• _The task_:
Your output should be the lines from the one with "none -> orange tile H5 level 1" through the last line of the records below, exactly as written, minus the pictures.
+===+
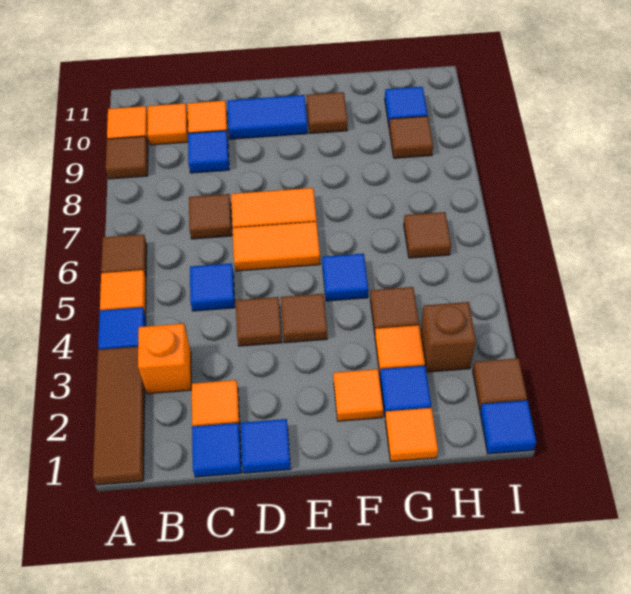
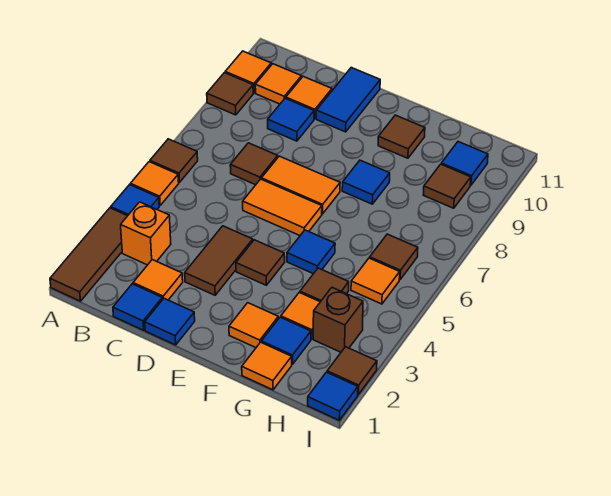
blue tile C5 level 1 -> blue tile F8 level 1
brown tile D4 level 1 -> brown tile D3:D4 level 1
blue tile D10:E10 level 1 -> blue tile D10:D11 level 1
none -> orange tile H5 level 1

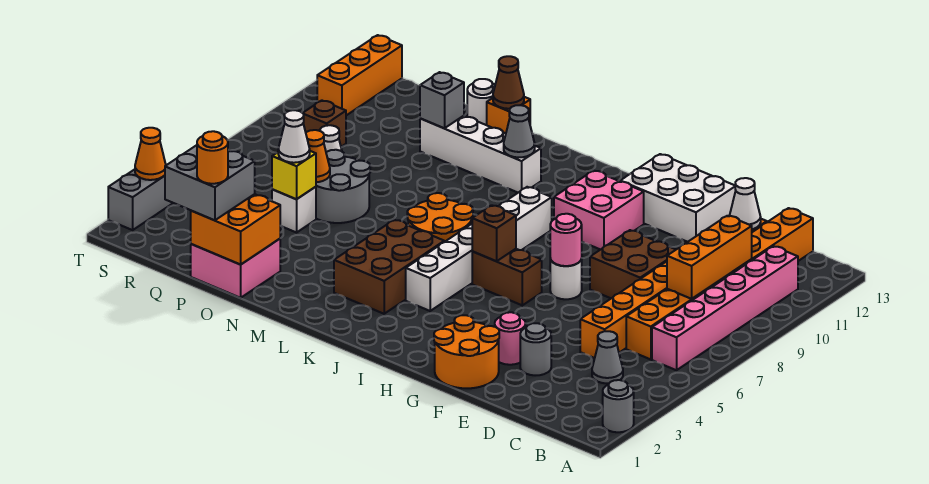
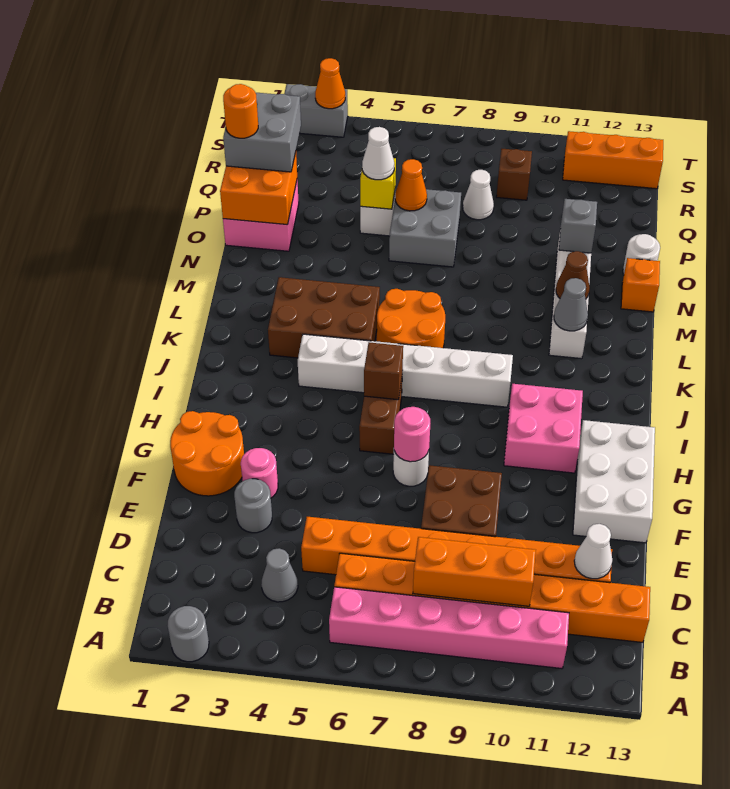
brown cone N13 level 2 -> brown cone M11 level 2
grey round brick O6:P7 level 1 -> grey brick O6:P7 level 1

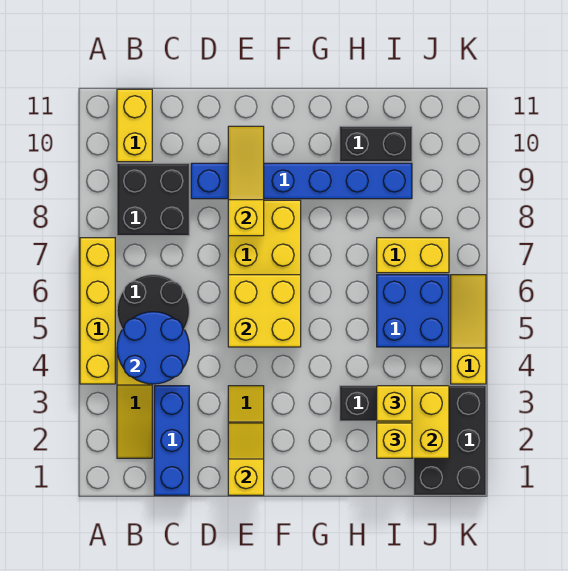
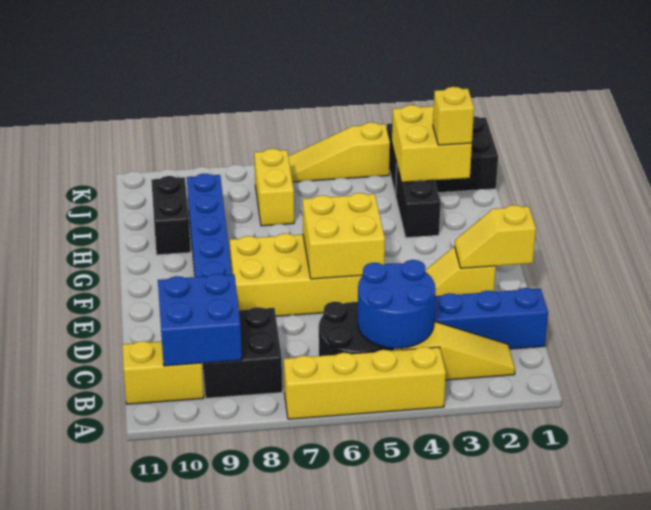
yellow slope E8:E10 level 2 top 8 -> none
yellow brick I3 level 3 -> none
blue brick I5:J6 level 1 -> blue brick B9:C10 level 2

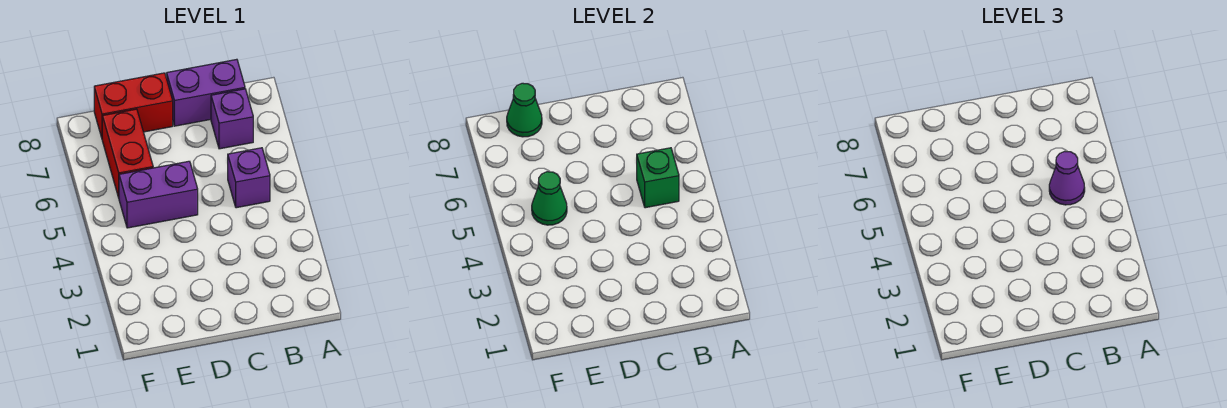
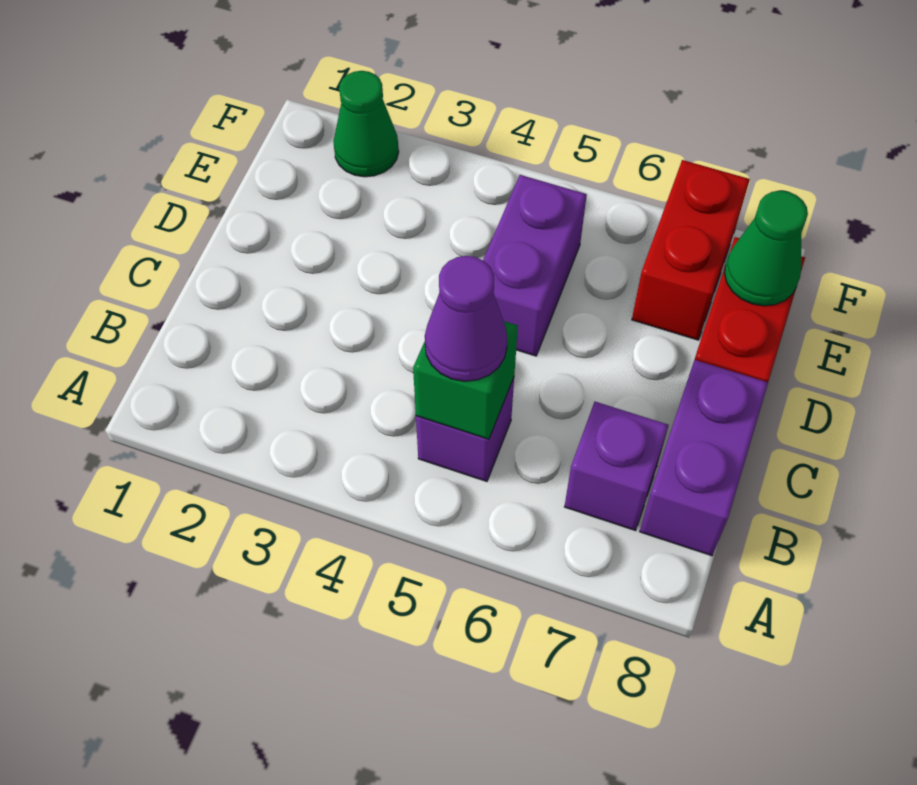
green cone E5 level 2 -> green cone F2 level 1
red brick E6:E7 level 1 -> red brick E7:F7 level 1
+===+
• _Completed task_:
none -> orange tile H5 level 1

brown cone N13 level 2 -> brown cone M11 level 2
grey round brick O6:P7 level 1 -> grey brick O6:P7 level 1

yellow slope E8:E10 level 2 top 8 -> none
yellow brick I3 level 3 -> none
blue brick I5:J6 level 1 -> blue brick B9:C10 level 2

green cone E5 level 2 -> green cone F2 level 1
red brick E6:E7 level 1 -> red brick E7:F7 level 1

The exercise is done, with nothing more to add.